Data extracted from a collection:
....
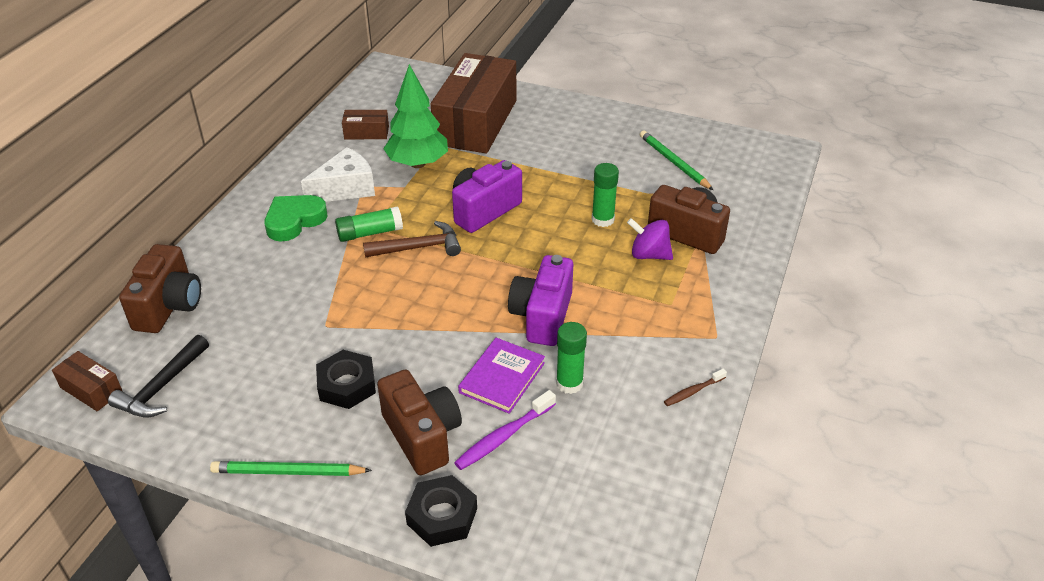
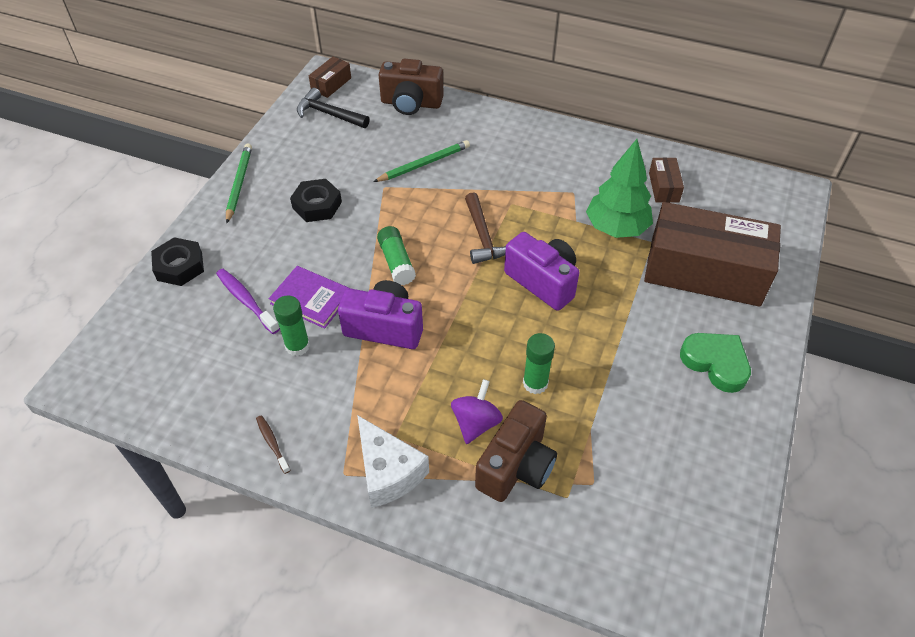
camera: 90 degrees right, 10 degrees up
(294, 221) = (517, 154): green heart -> green heart (716, 363)
(345, 188) = (568, 181): white cheese -> white cheese (388, 472)
(370, 233) = (503, 202): green glue stick -> green glue stick (396, 262)
(422, 436) = (257, 251): brown camera -> none
(674, 162) = (658, 466): green pencil -> green pencil (424, 164)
....
INSTRUCTIONS TO FOLLOW: The line containing "(370, 233) = (503, 202): green" and all lines after it, to the end of the records, are to be output exactly and alone.

SOLUTION TO THE EXERCISE:
(370, 233) = (503, 202): green glue stick -> green glue stick (396, 262)
(422, 436) = (257, 251): brown camera -> none
(674, 162) = (658, 466): green pencil -> green pencil (424, 164)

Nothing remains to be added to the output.